> What you should do
Reproduce every line of the records below verbatim, keeping each one unchanged and in its original order.

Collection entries
-*-

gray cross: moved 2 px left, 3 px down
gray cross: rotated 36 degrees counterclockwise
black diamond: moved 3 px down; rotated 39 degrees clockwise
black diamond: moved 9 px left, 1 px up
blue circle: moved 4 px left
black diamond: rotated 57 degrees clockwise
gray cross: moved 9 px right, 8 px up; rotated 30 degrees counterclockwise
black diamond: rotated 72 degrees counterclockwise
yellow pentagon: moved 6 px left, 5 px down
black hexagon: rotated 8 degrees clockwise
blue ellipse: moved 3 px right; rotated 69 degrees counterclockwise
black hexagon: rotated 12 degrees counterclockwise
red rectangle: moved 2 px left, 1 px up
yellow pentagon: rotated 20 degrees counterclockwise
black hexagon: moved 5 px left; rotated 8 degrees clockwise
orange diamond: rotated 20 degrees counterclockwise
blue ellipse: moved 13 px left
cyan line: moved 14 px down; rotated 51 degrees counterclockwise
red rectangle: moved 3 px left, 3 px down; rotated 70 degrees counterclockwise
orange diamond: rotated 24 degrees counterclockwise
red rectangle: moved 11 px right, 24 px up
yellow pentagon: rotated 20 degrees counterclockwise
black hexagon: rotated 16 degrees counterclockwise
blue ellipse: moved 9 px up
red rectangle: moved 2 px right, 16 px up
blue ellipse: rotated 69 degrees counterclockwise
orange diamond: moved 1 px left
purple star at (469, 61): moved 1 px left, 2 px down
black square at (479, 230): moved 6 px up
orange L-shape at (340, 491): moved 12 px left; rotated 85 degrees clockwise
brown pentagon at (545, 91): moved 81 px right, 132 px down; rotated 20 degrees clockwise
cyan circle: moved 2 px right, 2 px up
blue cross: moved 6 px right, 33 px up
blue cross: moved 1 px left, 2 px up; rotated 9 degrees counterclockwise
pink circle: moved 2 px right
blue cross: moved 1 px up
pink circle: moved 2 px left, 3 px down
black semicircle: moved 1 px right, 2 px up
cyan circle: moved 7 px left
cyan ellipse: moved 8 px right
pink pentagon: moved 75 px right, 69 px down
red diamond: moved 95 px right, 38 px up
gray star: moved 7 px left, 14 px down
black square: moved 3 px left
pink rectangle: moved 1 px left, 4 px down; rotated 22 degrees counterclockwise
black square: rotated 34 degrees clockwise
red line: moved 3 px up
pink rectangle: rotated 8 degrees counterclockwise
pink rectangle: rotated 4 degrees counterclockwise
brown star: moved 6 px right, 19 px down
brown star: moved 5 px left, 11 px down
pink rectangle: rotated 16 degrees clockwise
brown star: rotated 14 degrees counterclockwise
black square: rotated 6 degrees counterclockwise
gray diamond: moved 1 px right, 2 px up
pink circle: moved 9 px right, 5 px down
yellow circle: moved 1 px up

-*-

> Written response
gray cross: moved 2 px left, 3 px down
gray cross: rotated 36 degrees counterclockwise
black diamond: moved 3 px down; rotated 39 degrees clockwise
black diamond: moved 9 px left, 1 px up
blue circle: moved 4 px left
black diamond: rotated 57 degrees clockwise
gray cross: moved 9 px right, 8 px up; rotated 30 degrees counterclockwise
black diamond: rotated 72 degrees counterclockwise
yellow pentagon: moved 6 px left, 5 px down
black hexagon: rotated 8 degrees clockwise
blue ellipse: moved 3 px right; rotated 69 degrees counterclockwise
black hexagon: rotated 12 degrees counterclockwise
red rectangle: moved 2 px left, 1 px up
yellow pentagon: rotated 20 degrees counterclockwise
black hexagon: moved 5 px left; rotated 8 degrees clockwise
orange diamond: rotated 20 degrees counterclockwise
blue ellipse: moved 13 px left
cyan line: moved 14 px down; rotated 51 degrees counterclockwise
red rectangle: moved 3 px left, 3 px down; rotated 70 degrees counterclockwise
orange diamond: rotated 24 degrees counterclockwise
red rectangle: moved 11 px right, 24 px up
yellow pentagon: rotated 20 degrees counterclockwise
black hexagon: rotated 16 degrees counterclockwise
blue ellipse: moved 9 px up
red rectangle: moved 2 px right, 16 px up
blue ellipse: rotated 69 degrees counterclockwise
orange diamond: moved 1 px left
purple star at (469, 61): moved 1 px left, 2 px down
black square at (479, 230): moved 6 px up
orange L-shape at (340, 491): moved 12 px left; rotated 85 degrees clockwise
brown pentagon at (545, 91): moved 81 px right, 132 px down; rotated 20 degrees clockwise
cyan circle: moved 2 px right, 2 px up
blue cross: moved 6 px right, 33 px up
blue cross: moved 1 px left, 2 px up; rotated 9 degrees counterclockwise
pink circle: moved 2 px right
blue cross: moved 1 px up
pink circle: moved 2 px left, 3 px down
black semicircle: moved 1 px right, 2 px up
cyan circle: moved 7 px left
cyan ellipse: moved 8 px right
pink pentagon: moved 75 px right, 69 px down
red diamond: moved 95 px right, 38 px up
gray star: moved 7 px left, 14 px down
black square: moved 3 px left
pink rectangle: moved 1 px left, 4 px down; rotated 22 degrees counterclockwise
black square: rotated 34 degrees clockwise
red line: moved 3 px up
pink rectangle: rotated 8 degrees counterclockwise
pink rectangle: rotated 4 degrees counterclockwise
brown star: moved 6 px right, 19 px down
brown star: moved 5 px left, 11 px down
pink rectangle: rotated 16 degrees clockwise
brown star: rotated 14 degrees counterclockwise
black square: rotated 6 degrees counterclockwise
gray diamond: moved 1 px right, 2 px up
pink circle: moved 9 px right, 5 px down
yellow circle: moved 1 px up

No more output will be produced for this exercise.